_WORK INSTRUCTIONS_.
Where the records below reach the line containing "none -> white dumbbell [455,205,491,277]", start transcribing, and end with the line containing "brown hat [235,51,282,99] -> none", exactly and with nothing else added.

• • •

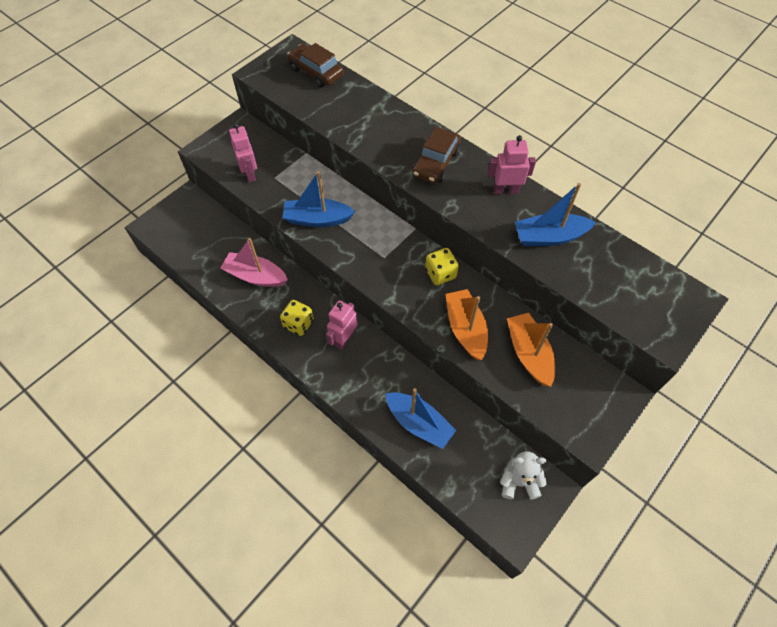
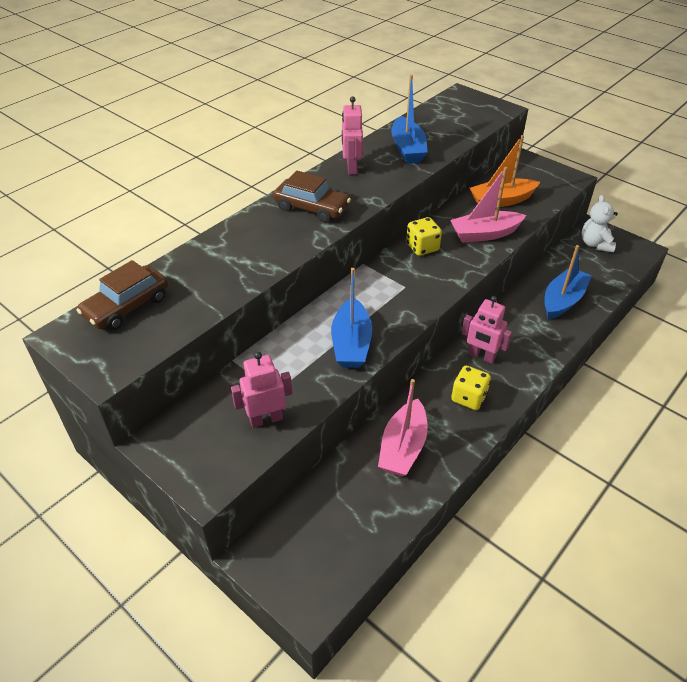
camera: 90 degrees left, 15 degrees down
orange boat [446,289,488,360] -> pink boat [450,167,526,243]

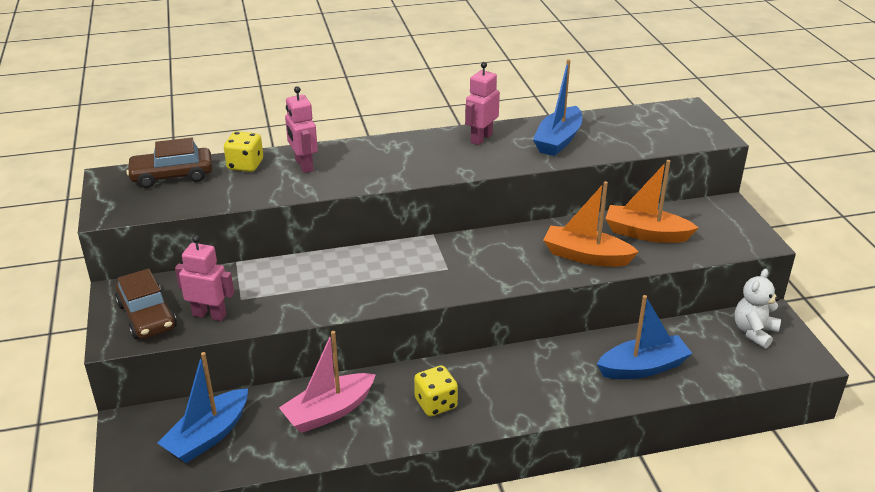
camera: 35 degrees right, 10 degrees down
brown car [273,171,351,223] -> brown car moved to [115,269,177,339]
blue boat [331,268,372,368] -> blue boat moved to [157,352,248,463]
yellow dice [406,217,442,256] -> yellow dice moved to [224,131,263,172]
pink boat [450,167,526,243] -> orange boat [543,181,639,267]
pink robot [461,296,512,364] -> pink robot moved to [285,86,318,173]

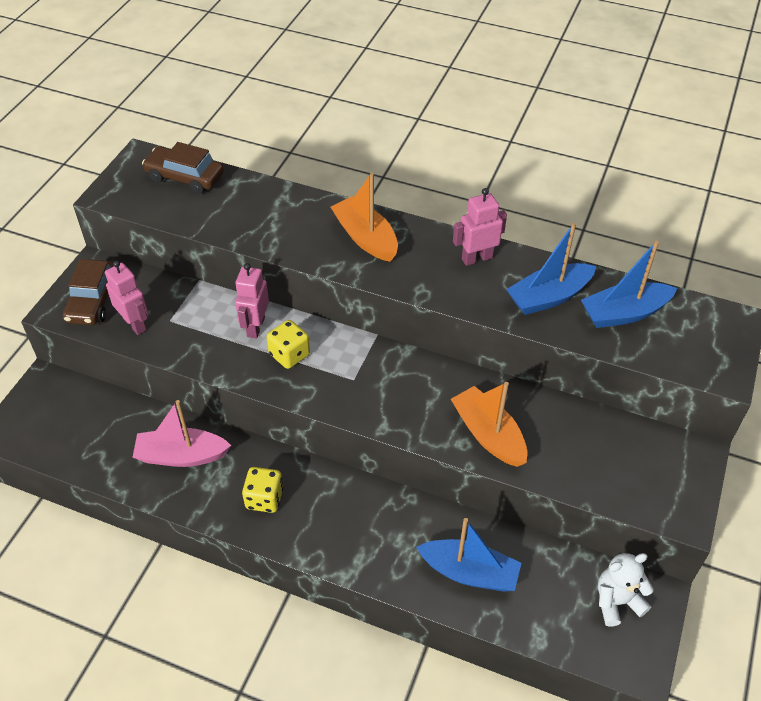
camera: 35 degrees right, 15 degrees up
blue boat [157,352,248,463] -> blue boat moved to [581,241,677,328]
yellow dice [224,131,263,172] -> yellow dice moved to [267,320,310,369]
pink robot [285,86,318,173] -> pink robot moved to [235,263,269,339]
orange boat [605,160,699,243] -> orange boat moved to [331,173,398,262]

• • •

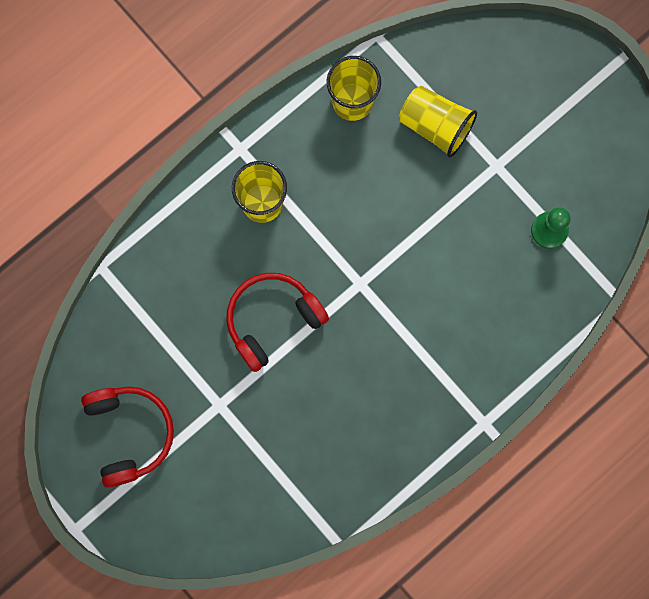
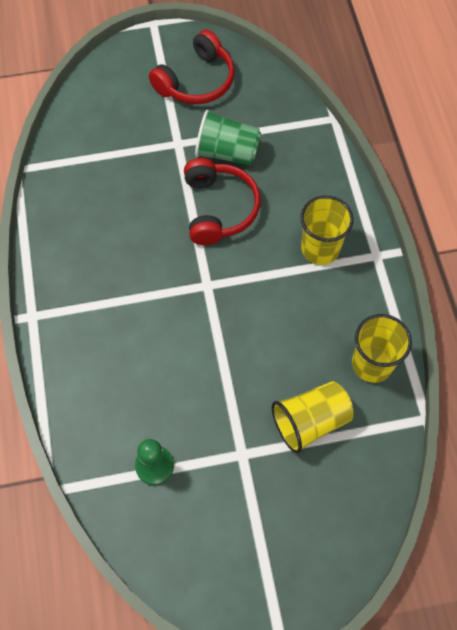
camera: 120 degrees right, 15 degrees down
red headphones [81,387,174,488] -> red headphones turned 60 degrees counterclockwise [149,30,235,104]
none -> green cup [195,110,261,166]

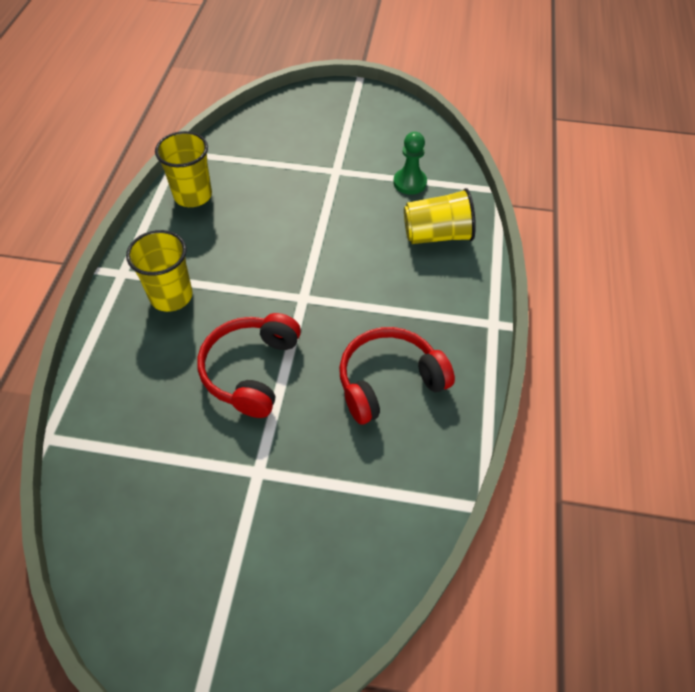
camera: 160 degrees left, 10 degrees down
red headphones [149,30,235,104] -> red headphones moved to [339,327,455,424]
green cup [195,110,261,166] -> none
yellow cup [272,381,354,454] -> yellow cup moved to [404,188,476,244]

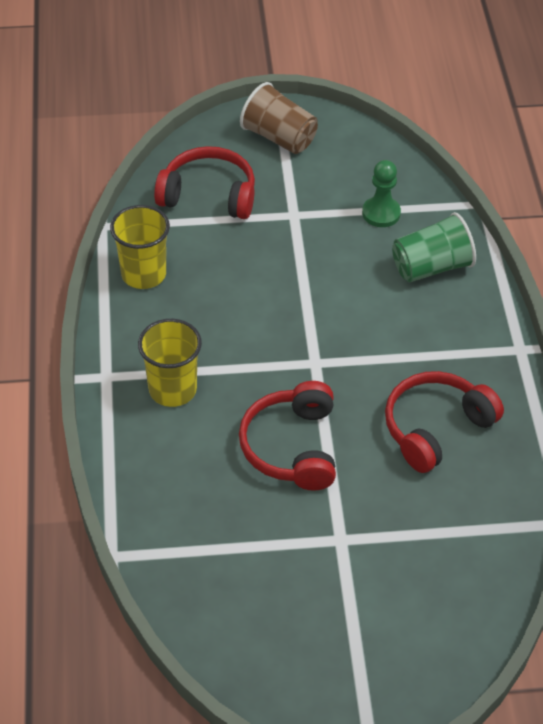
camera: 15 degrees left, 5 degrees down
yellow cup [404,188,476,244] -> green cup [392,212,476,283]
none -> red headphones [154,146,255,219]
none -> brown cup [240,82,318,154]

• • •

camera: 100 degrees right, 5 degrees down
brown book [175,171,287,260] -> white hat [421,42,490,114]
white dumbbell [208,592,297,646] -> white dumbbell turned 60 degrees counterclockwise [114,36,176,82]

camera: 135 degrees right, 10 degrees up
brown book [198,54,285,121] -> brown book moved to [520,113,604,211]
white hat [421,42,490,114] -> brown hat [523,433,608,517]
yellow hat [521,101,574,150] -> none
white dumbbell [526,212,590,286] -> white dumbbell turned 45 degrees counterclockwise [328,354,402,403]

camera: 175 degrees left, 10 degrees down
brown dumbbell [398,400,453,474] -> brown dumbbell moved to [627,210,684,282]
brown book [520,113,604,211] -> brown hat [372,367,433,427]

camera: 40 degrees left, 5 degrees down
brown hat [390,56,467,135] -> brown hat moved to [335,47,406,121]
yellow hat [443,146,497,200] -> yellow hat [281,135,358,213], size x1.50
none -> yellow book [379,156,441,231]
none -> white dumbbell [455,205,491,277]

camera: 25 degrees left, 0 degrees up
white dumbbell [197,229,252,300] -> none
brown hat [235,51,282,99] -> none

• • •

_ANSWER FOR THE TASK_.
none -> white dumbbell [455,205,491,277]

camera: 25 degrees left, 0 degrees up
white dumbbell [197,229,252,300] -> none
brown hat [235,51,282,99] -> none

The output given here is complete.